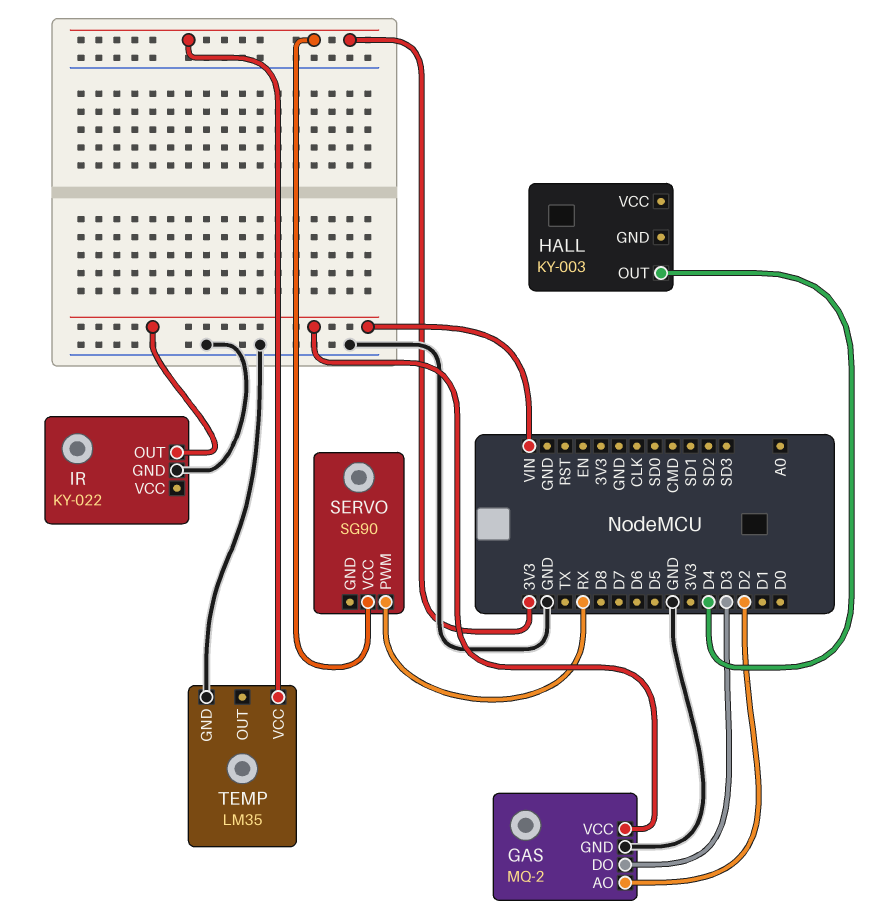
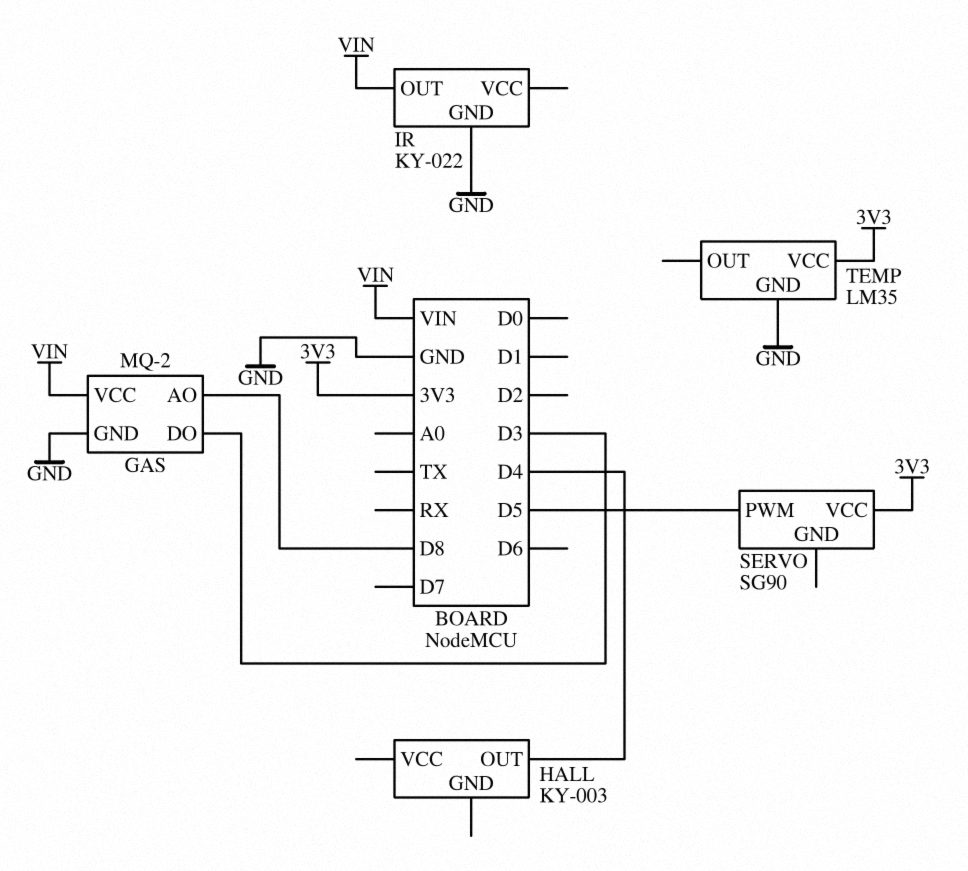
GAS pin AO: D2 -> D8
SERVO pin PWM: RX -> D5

--

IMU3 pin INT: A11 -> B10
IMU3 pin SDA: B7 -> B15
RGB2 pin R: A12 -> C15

■ GOAL OF THE EXERCISE
In the entries above, restate word for word the lines between the one holding "IMU3 pin INT: A11 -> B10" and the one holding "RGB2 pin R: A12 -> C15", inclusive, and nothing besides.

■ EXERCISE RESPONSE
IMU3 pin INT: A11 -> B10
IMU3 pin SDA: B7 -> B15
RGB2 pin R: A12 -> C15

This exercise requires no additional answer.